*Data*.
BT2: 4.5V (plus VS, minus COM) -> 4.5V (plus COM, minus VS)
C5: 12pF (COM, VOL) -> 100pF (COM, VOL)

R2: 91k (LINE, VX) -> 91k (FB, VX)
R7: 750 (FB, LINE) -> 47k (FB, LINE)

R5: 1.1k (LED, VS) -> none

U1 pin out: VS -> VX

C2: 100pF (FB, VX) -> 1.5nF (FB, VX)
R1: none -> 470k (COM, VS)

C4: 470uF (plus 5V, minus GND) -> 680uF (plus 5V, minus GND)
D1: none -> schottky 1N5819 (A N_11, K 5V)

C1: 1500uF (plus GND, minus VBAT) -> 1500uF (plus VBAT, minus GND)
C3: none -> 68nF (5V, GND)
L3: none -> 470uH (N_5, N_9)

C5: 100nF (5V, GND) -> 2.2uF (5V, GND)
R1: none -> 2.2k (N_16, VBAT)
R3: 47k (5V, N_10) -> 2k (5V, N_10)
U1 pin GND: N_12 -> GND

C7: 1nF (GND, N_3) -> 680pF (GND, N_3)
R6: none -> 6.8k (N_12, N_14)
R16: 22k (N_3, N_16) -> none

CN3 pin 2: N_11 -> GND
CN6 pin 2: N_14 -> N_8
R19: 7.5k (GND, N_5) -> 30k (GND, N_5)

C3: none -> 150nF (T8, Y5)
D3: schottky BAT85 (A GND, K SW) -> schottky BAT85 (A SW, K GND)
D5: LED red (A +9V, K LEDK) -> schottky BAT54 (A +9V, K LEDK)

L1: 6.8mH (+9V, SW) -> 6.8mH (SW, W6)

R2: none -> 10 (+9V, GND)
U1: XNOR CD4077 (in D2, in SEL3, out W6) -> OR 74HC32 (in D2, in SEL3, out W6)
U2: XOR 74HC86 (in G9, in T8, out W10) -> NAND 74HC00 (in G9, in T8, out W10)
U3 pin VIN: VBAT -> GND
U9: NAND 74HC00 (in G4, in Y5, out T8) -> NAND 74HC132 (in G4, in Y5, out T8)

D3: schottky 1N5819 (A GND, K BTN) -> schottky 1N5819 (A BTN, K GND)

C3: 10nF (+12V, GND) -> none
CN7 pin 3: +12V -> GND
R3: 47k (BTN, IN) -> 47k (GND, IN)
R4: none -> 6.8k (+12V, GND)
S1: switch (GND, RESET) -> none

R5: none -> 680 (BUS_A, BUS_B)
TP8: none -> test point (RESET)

*Task objective*.
From the entries above, extract each line containing "schottky".

*Result*.
D1: none -> schottky 1N5819 (A N_11, K 5V)
D3: schottky BAT85 (A GND, K SW) -> schottky BAT85 (A SW, K GND)
D5: LED red (A +9V, K LEDK) -> schottky BAT54 (A +9V, K LEDK)
D3: schottky 1N5819 (A GND, K BTN) -> schottky 1N5819 (A BTN, K GND)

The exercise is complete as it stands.